WHAT YOU SHOULD DO:
Please print every record exactly as it stands, leaving out the pictures.

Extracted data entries
((
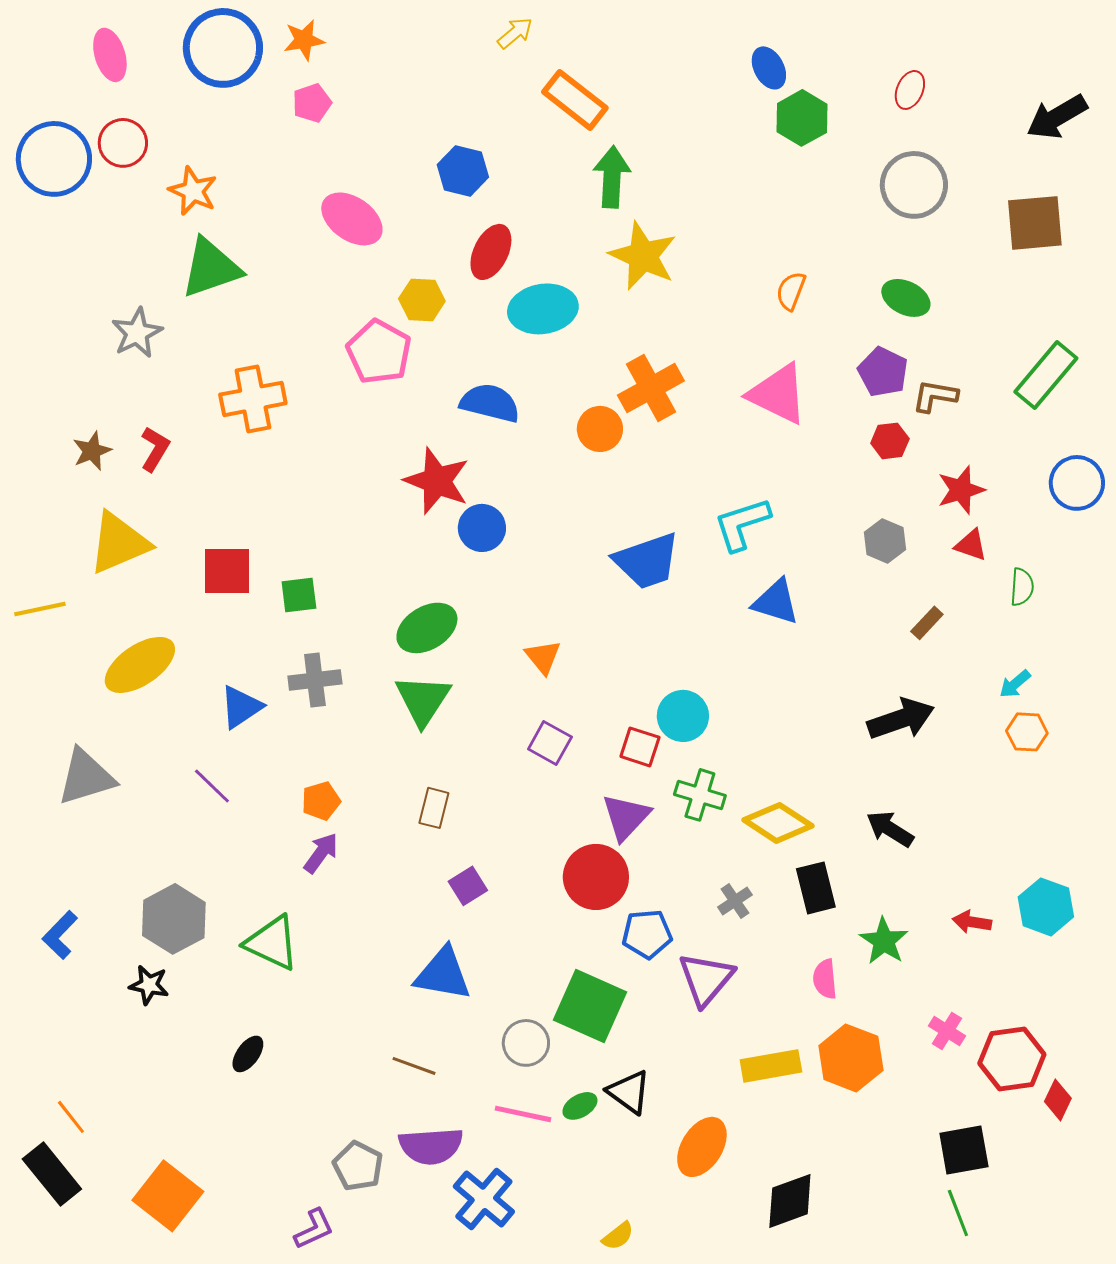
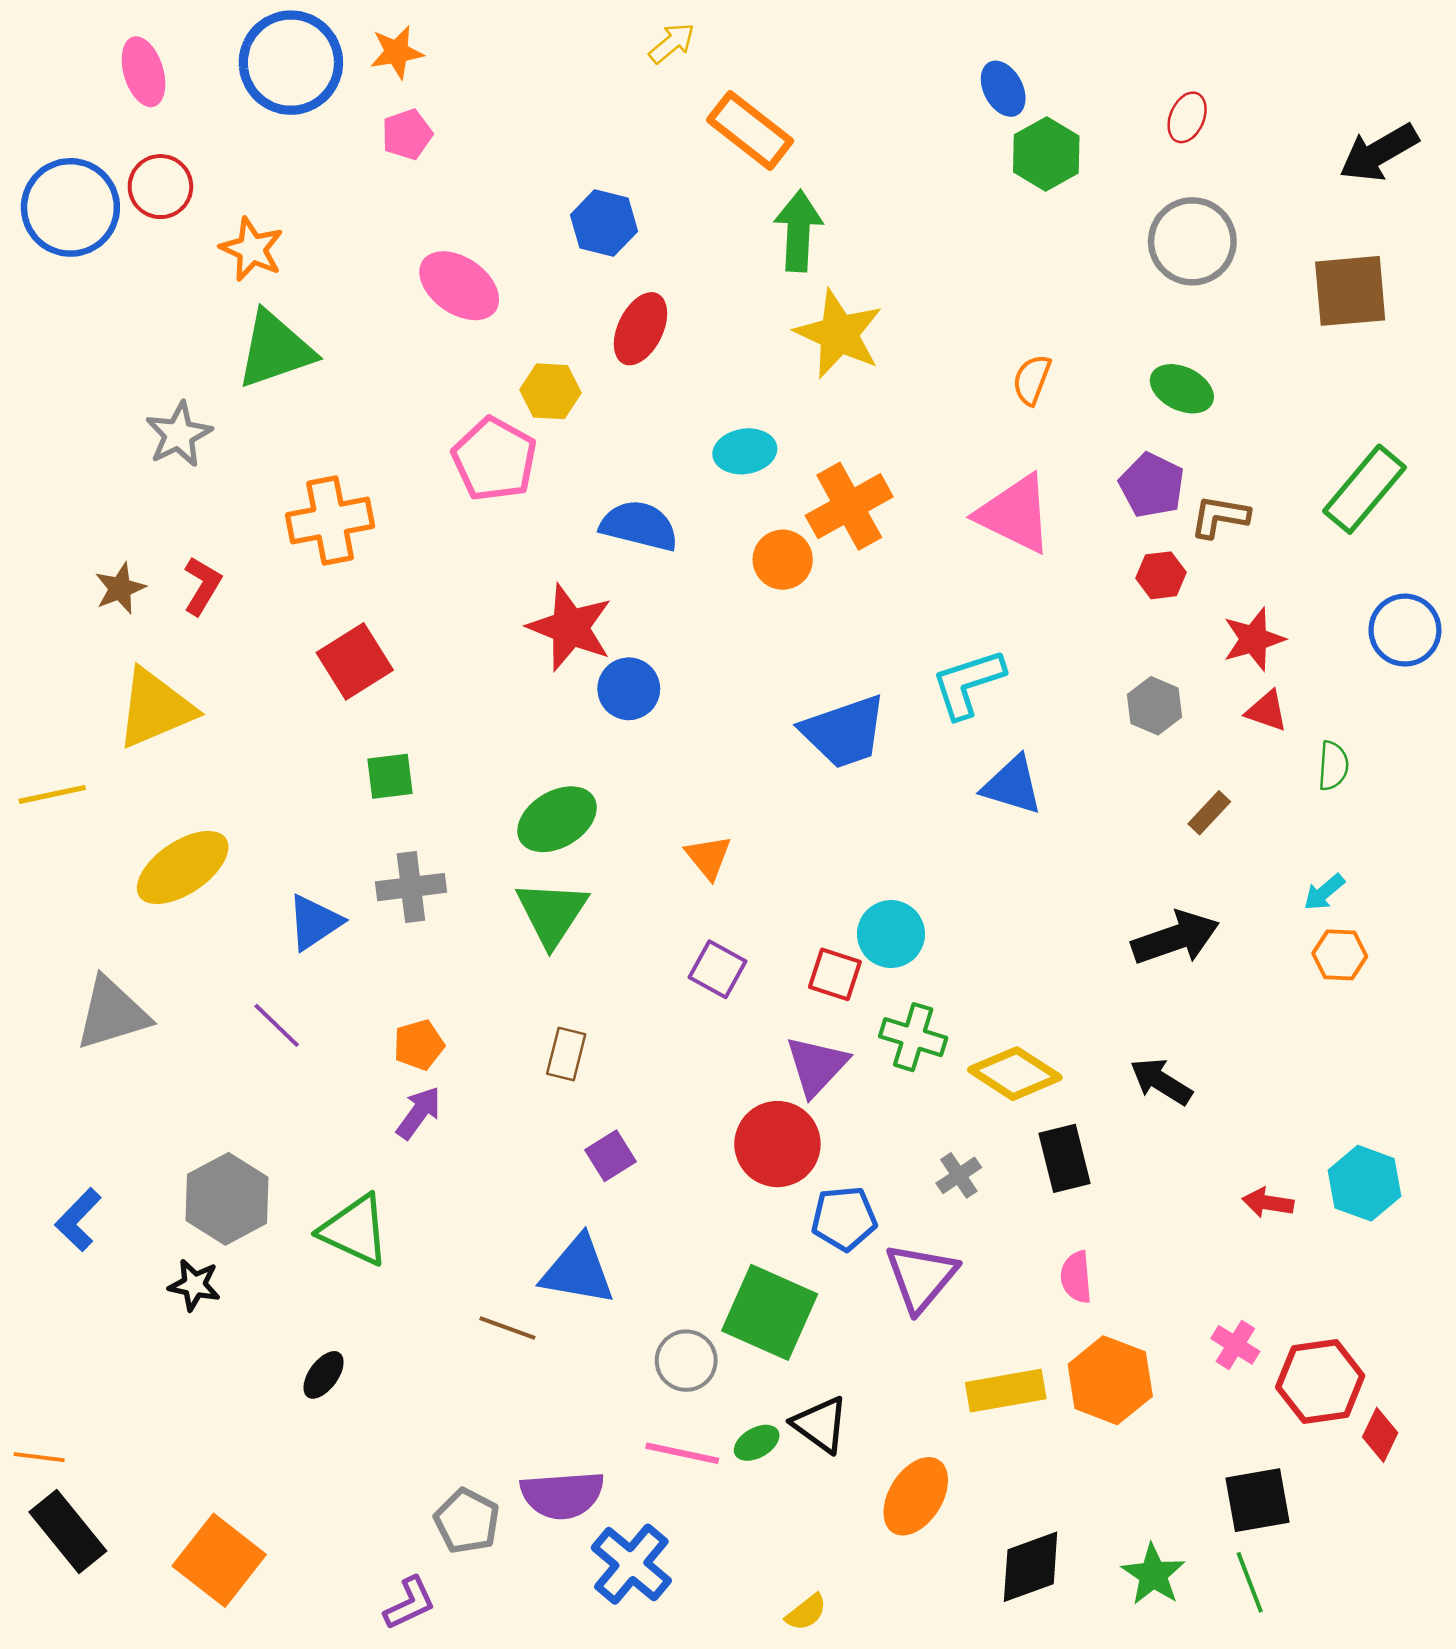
cyan ellipse: (543, 309) -> (745, 451), moved, size x0.7
red square: (227, 571) -> (355, 661), moved, turned -32
green star: (884, 941) -> (1153, 1575), moved
brown line: (414, 1066) -> (507, 1328), moved
orange line: (71, 1117) -> (39, 1457), moved, turned -45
))
REPLY TO THE EXERCISE:
cyan ellipse: (543, 309) -> (745, 451), moved, size x0.7
red square: (227, 571) -> (355, 661), moved, turned -32
green star: (884, 941) -> (1153, 1575), moved
brown line: (414, 1066) -> (507, 1328), moved
orange line: (71, 1117) -> (39, 1457), moved, turned -45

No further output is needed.